◆ **TASK MATERIAL**

▼▼▼

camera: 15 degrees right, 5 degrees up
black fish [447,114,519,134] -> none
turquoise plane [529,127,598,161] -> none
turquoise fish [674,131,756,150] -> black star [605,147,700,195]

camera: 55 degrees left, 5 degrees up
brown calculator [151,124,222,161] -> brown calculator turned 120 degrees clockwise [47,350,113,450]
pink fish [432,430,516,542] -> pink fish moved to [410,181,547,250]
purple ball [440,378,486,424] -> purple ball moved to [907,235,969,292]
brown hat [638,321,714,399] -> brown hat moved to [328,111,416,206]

▲▲▲
▼▼▼

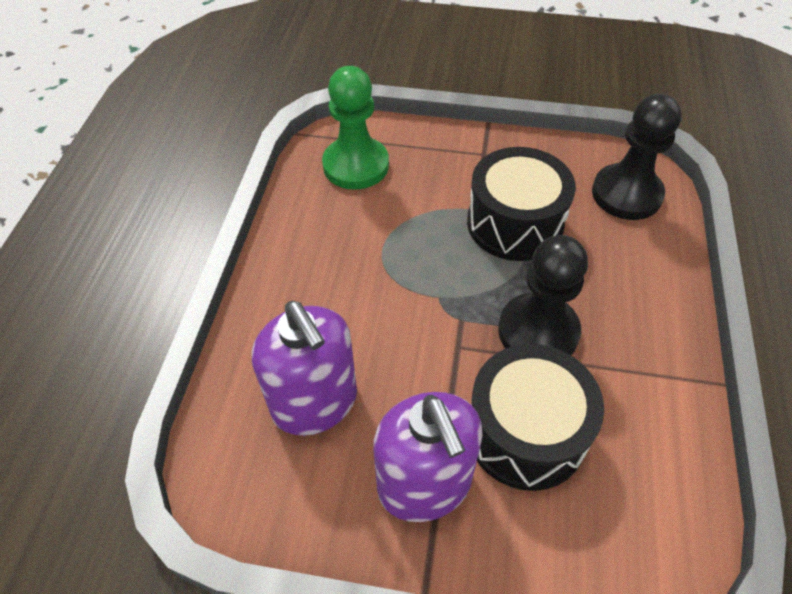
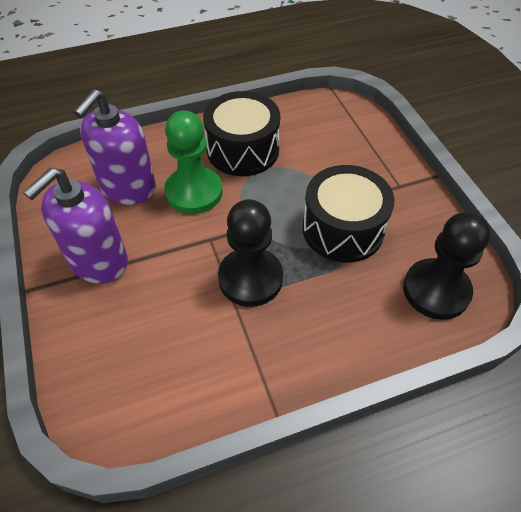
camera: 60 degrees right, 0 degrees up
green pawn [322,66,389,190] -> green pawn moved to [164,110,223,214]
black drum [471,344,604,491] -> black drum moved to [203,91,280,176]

▲▲▲
▼▼▼

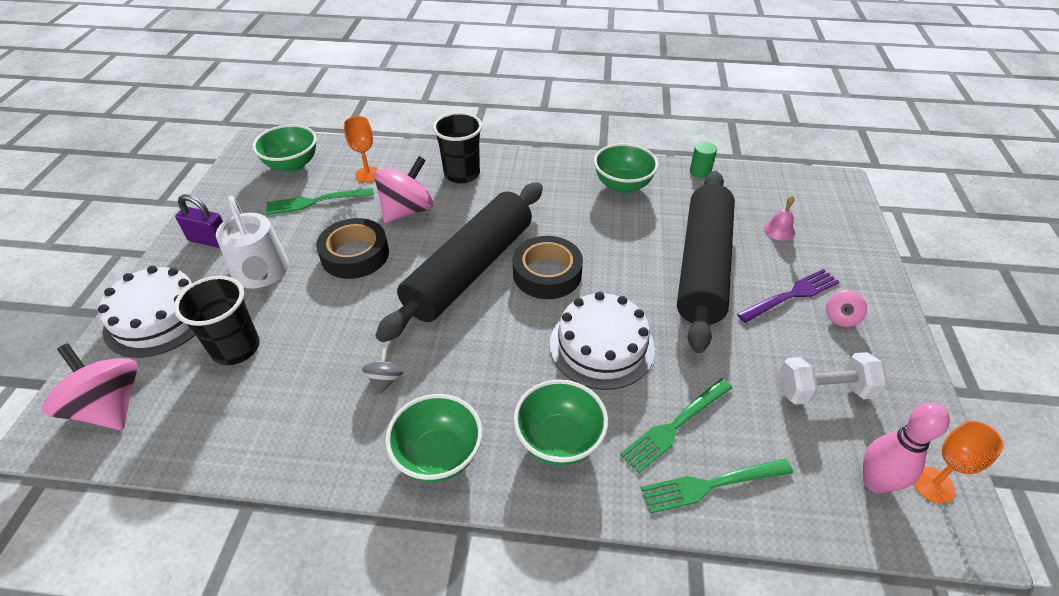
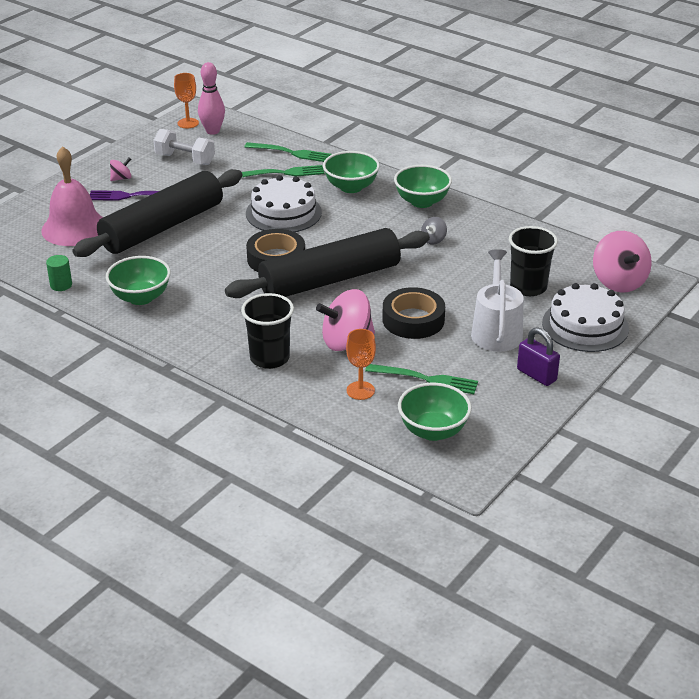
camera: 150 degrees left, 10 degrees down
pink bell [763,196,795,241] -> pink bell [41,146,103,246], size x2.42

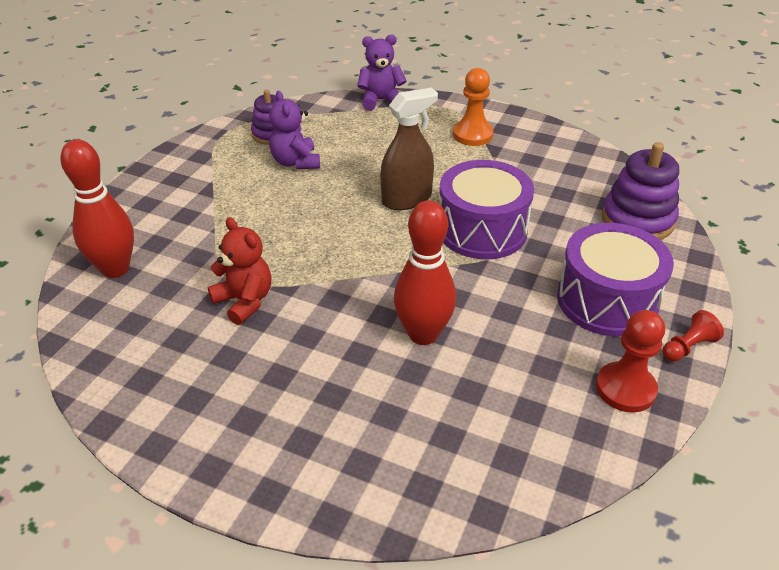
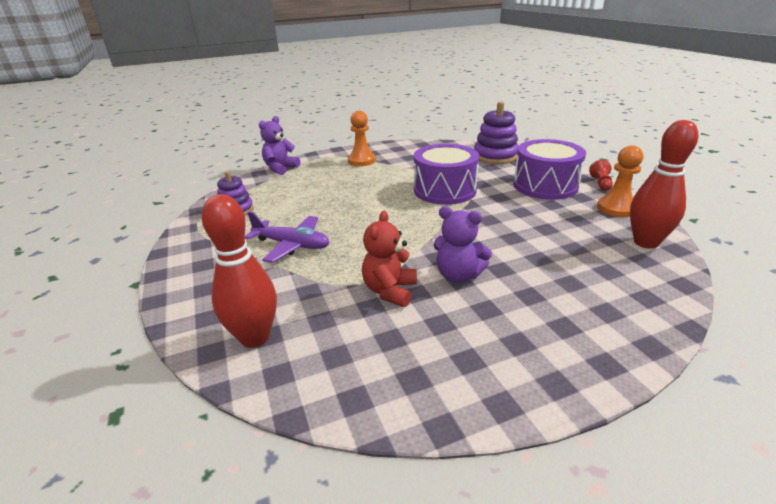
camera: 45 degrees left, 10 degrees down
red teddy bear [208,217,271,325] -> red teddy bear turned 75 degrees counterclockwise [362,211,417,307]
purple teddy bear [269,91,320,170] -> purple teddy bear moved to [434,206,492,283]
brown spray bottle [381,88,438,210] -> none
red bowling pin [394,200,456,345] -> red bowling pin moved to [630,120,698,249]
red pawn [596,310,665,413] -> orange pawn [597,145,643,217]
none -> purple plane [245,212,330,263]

▲▲▲

What lines in the data above contain the word "pawn"? Show them all.

◆ **SOLUTION**
green pawn [322,66,389,190] -> green pawn moved to [164,110,223,214]
red pawn [596,310,665,413] -> orange pawn [597,145,643,217]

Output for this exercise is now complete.